─── Study material ───

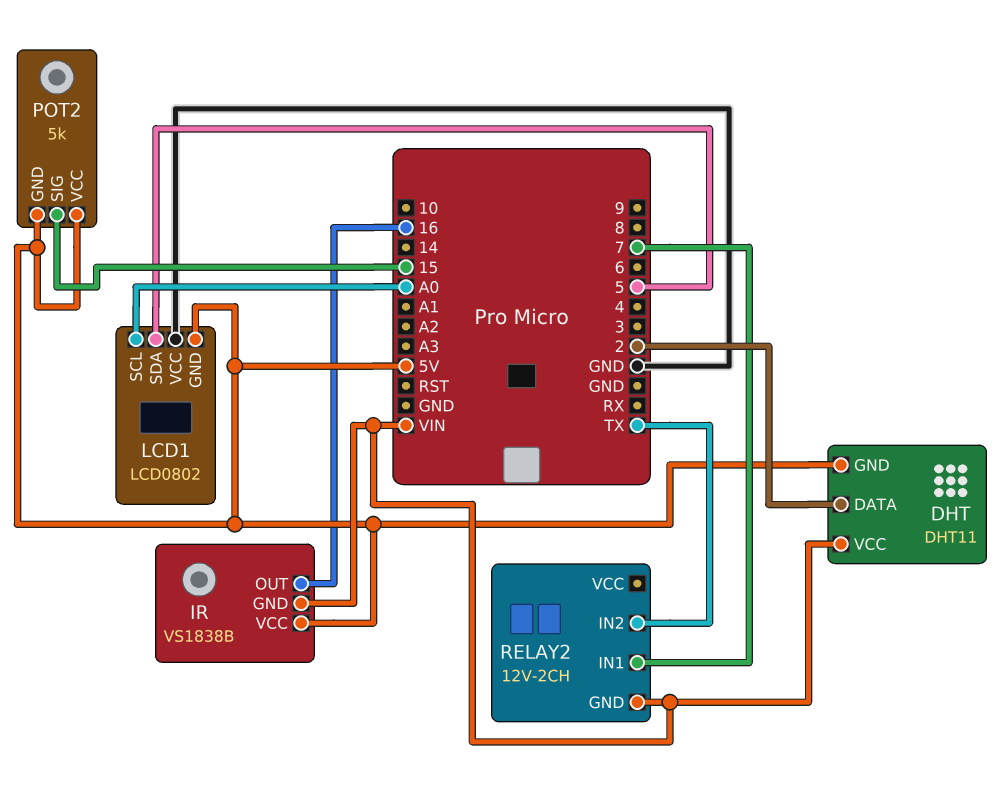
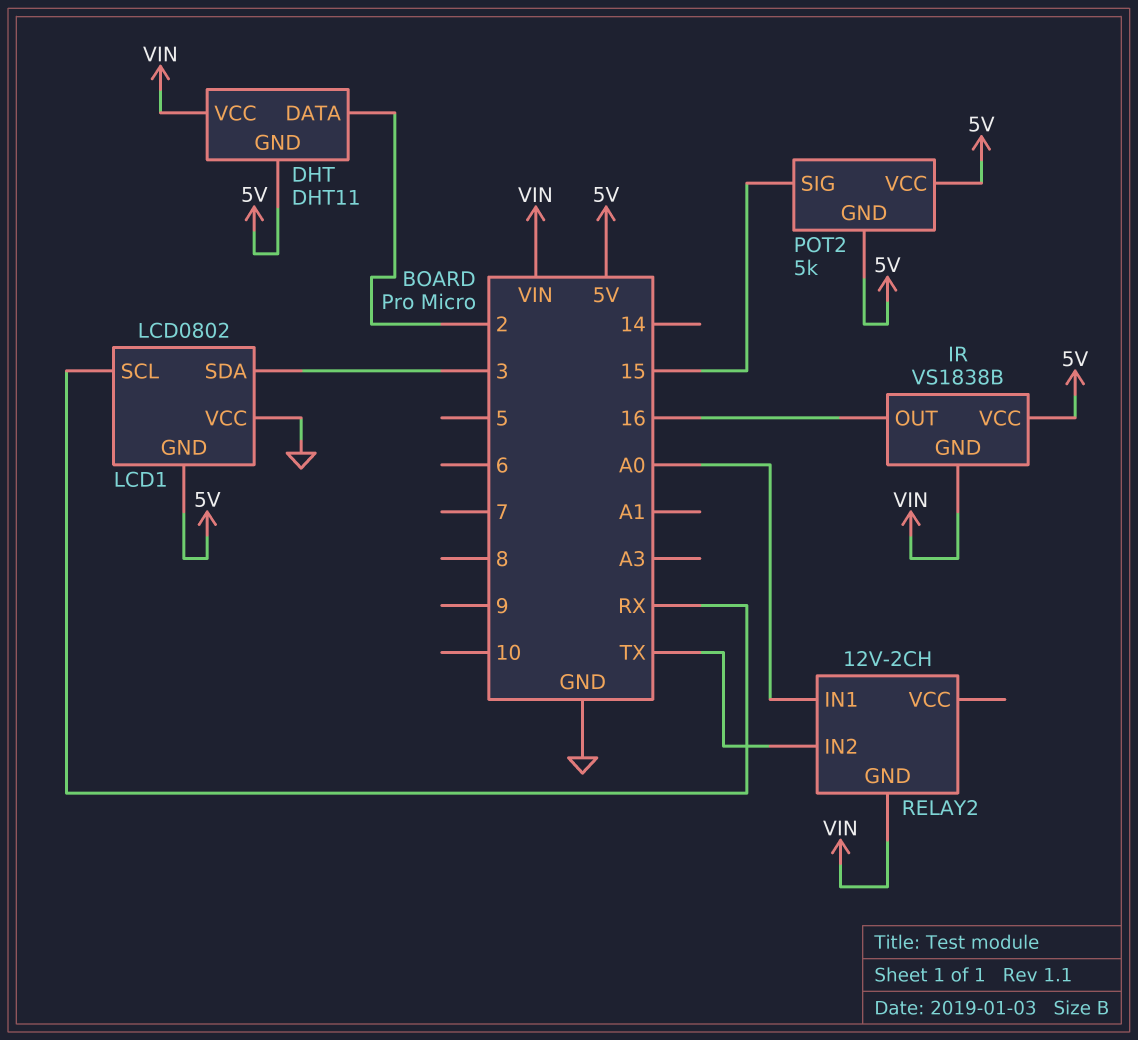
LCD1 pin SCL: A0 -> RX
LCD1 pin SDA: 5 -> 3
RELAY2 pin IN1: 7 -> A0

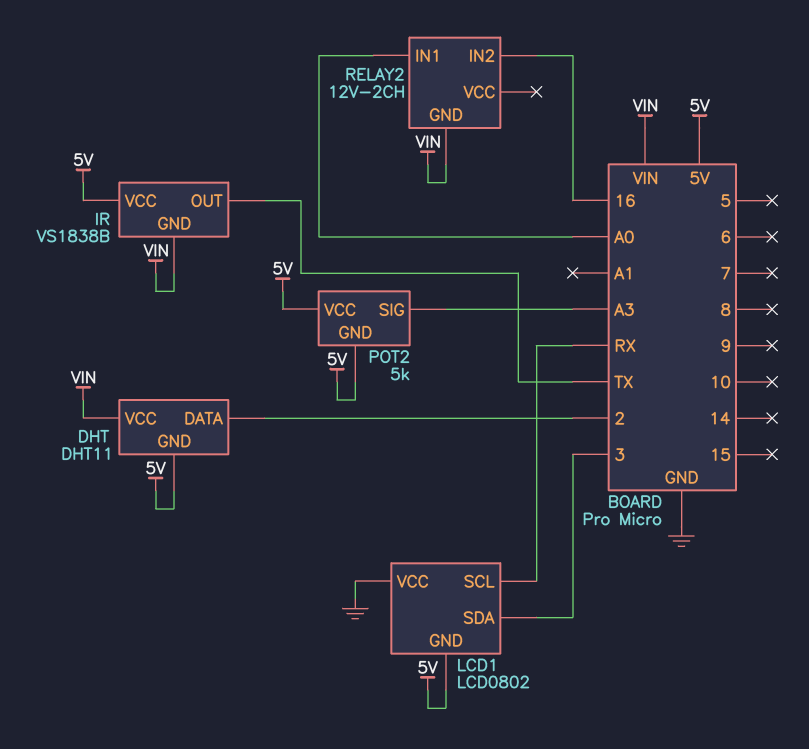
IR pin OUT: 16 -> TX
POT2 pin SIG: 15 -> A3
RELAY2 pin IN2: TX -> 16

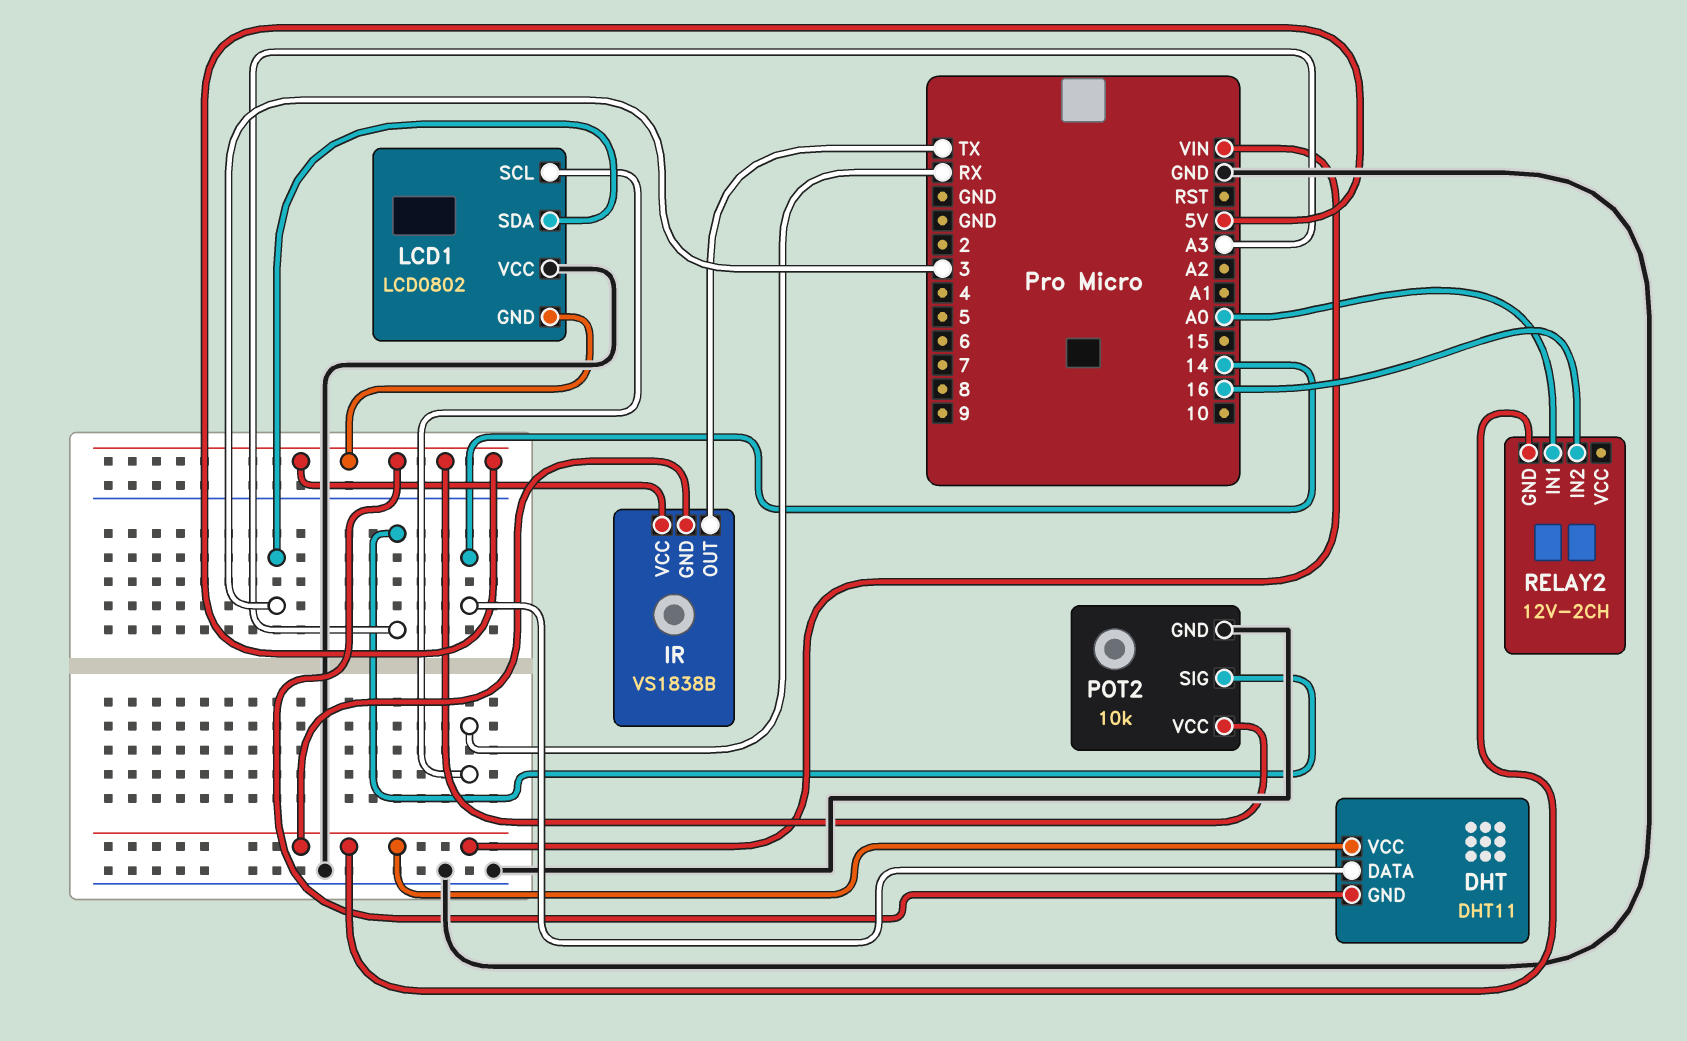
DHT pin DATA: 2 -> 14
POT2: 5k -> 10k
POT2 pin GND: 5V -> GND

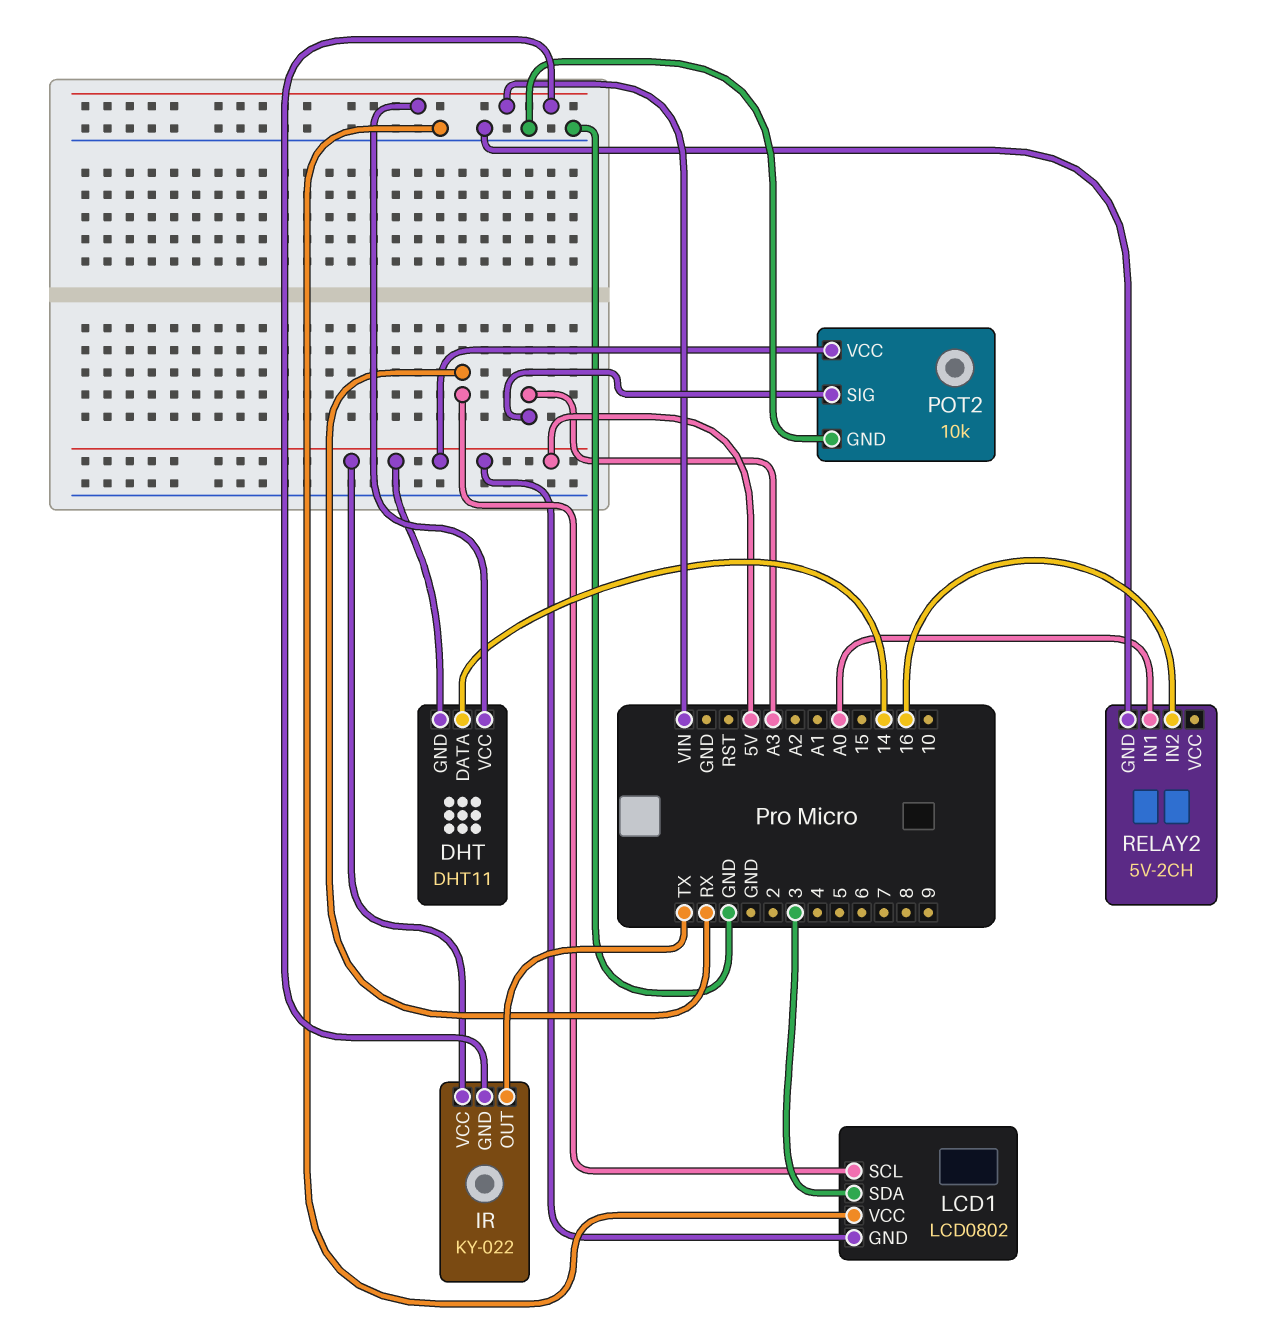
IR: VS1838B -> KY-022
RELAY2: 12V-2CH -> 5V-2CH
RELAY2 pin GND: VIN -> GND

───
─── Study material ───

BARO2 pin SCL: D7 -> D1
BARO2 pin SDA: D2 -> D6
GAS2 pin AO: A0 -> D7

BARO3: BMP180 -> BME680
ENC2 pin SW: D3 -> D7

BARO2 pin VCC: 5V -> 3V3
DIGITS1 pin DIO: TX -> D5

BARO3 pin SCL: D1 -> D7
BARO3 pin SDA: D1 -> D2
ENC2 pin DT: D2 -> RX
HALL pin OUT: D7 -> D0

───
─── Study material ───

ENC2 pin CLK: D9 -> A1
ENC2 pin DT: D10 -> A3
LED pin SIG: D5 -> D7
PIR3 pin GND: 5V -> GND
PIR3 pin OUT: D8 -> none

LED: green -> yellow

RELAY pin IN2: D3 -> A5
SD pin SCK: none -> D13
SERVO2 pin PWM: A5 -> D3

───

Restate the lines above from the one containing "LCD1 pin SCL: A0 -> RX" through the one containing "RELAY2 pin GND: VIN -> GND", inclusive, exactly and without pictures.

LCD1 pin SCL: A0 -> RX
LCD1 pin SDA: 5 -> 3
RELAY2 pin IN1: 7 -> A0

IR pin OUT: 16 -> TX
POT2 pin SIG: 15 -> A3
RELAY2 pin IN2: TX -> 16

DHT pin DATA: 2 -> 14
POT2: 5k -> 10k
POT2 pin GND: 5V -> GND

IR: VS1838B -> KY-022
RELAY2: 12V-2CH -> 5V-2CH
RELAY2 pin GND: VIN -> GND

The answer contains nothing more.